▶ **Instructions to follow**: If a picture appears among the records, leave it out and set down everything else exactly as it stands.

########

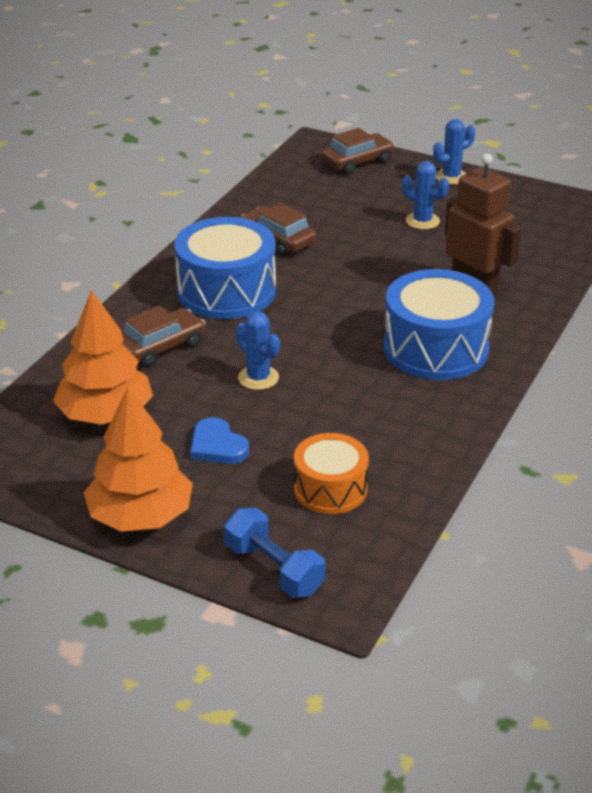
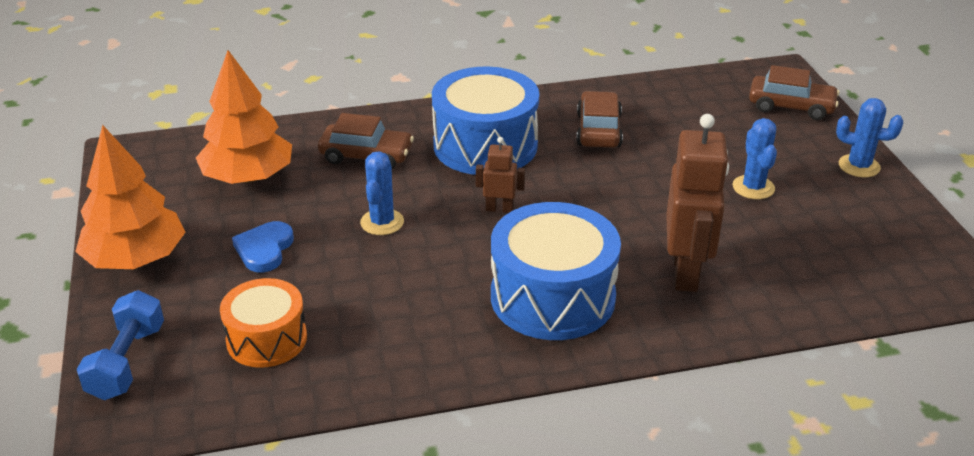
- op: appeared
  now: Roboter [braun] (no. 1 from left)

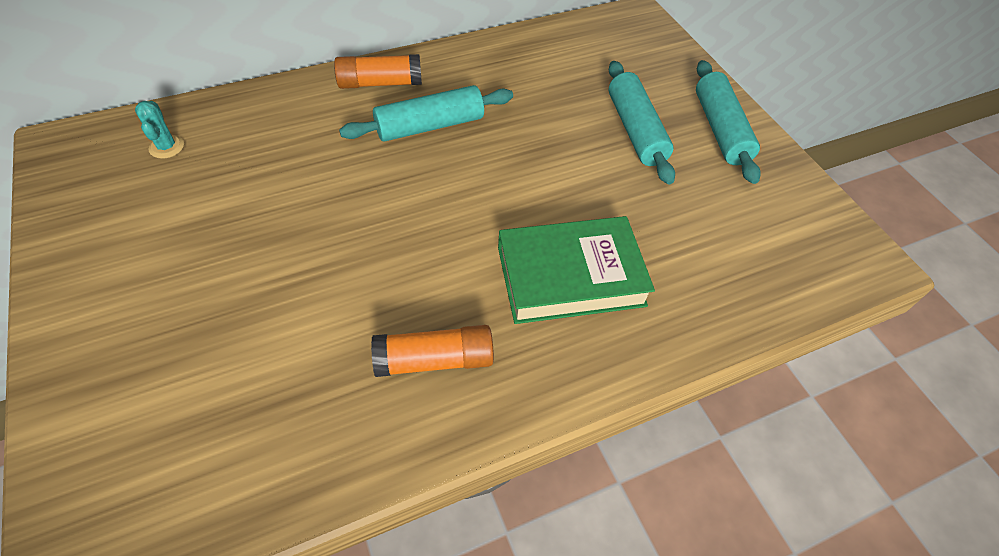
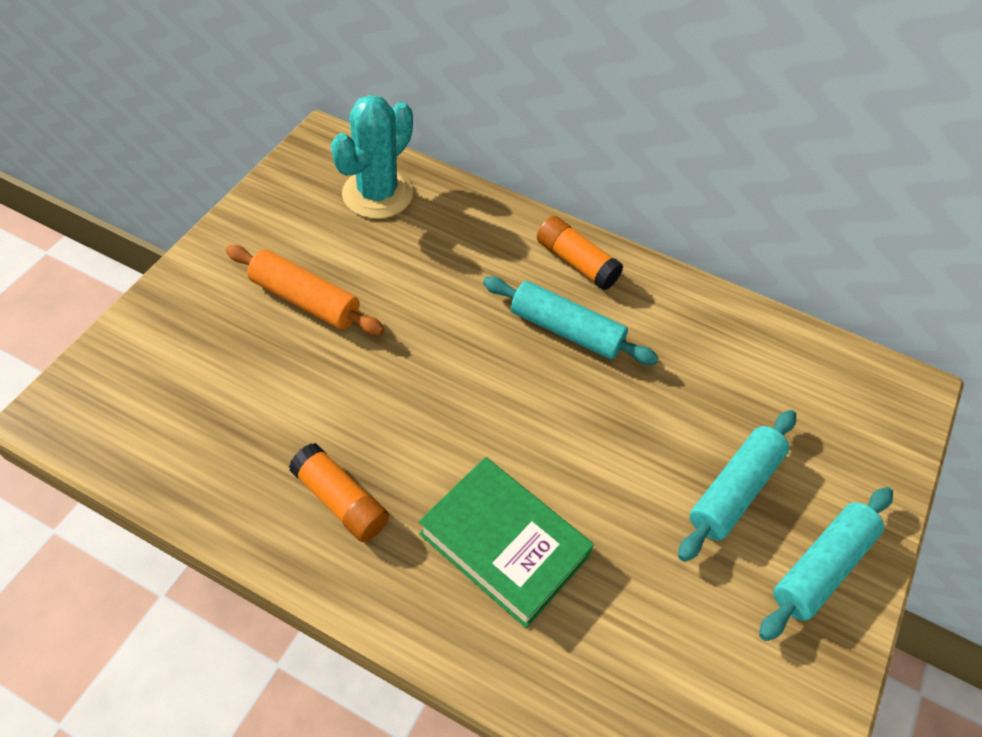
- op: appeared
  now: Nudelholz [orange]
- op: size
  was: Kaktus [türkis]
  ratio: 2.27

########

▶ **Expected answer**:
- op: appeared
  now: Roboter [braun] (no. 1 from left)

- op: appeared
  now: Nudelholz [orange]
- op: size
  was: Kaktus [türkis]
  ratio: 2.27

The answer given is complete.